GOAL OF THE EXERCISE: Only the words of the entries are wanted, repeated exactly and without images.

Before-and-after object lists
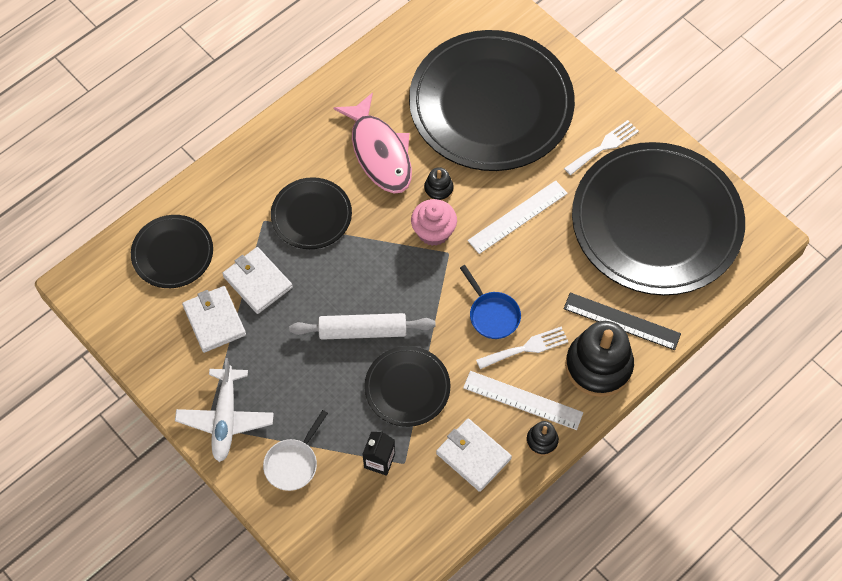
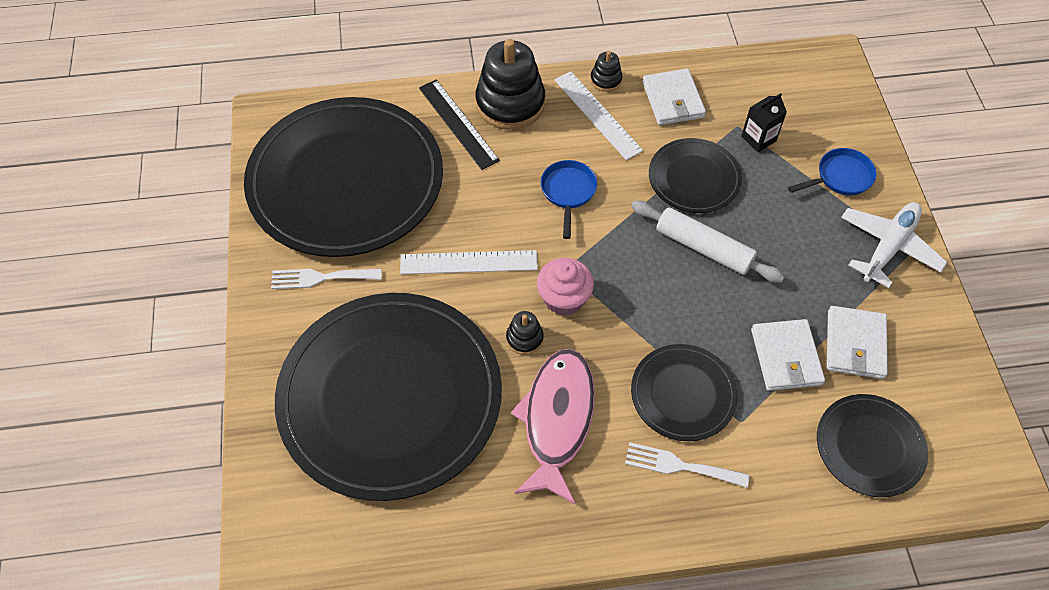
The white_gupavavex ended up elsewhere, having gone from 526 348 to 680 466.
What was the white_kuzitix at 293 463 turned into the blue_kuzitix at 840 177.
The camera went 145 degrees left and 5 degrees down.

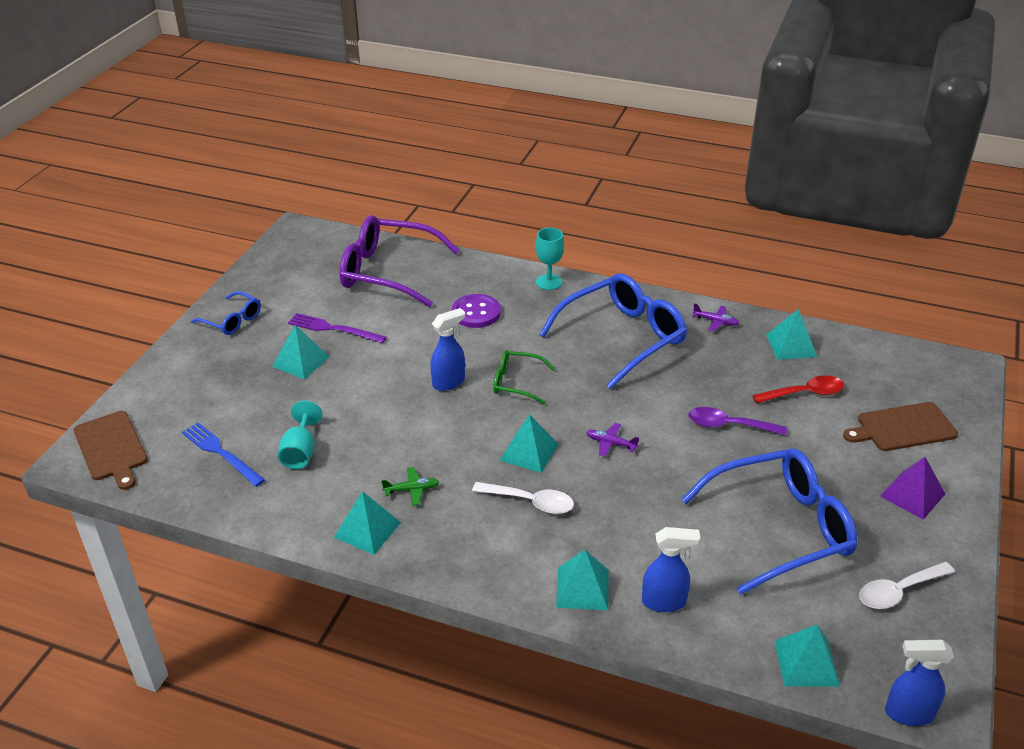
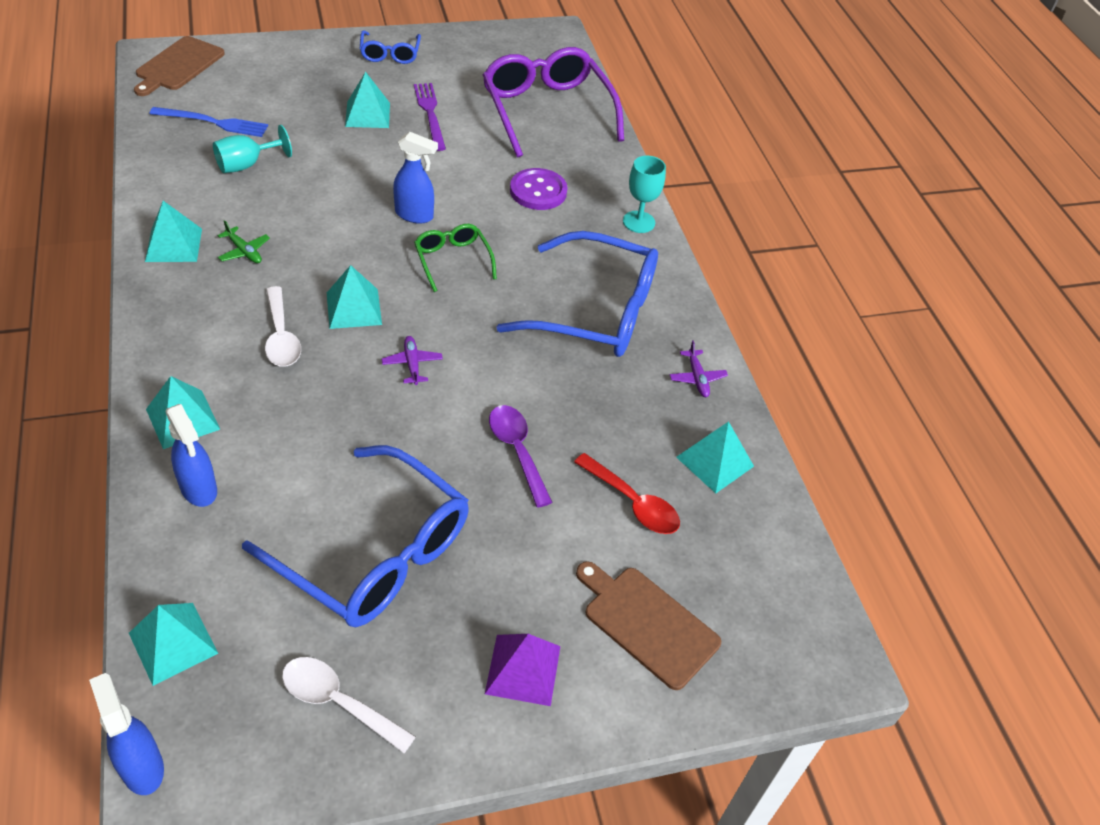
The blue_gupavavex at 221 453 ended up facing another way, 90 degrees clockwise from before.
The camera went 50 degrees right and 10 degrees up.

REPLY TO THE EXERCISE:
The white_gupavavex ended up elsewhere, having gone from 526 348 to 680 466.
What was the white_kuzitix at 293 463 turned into the blue_kuzitix at 840 177.
The camera went 145 degrees left and 5 degrees down.

The blue_gupavavex at 221 453 ended up facing another way, 90 degrees clockwise from before.
The camera went 50 degrees right and 10 degrees up.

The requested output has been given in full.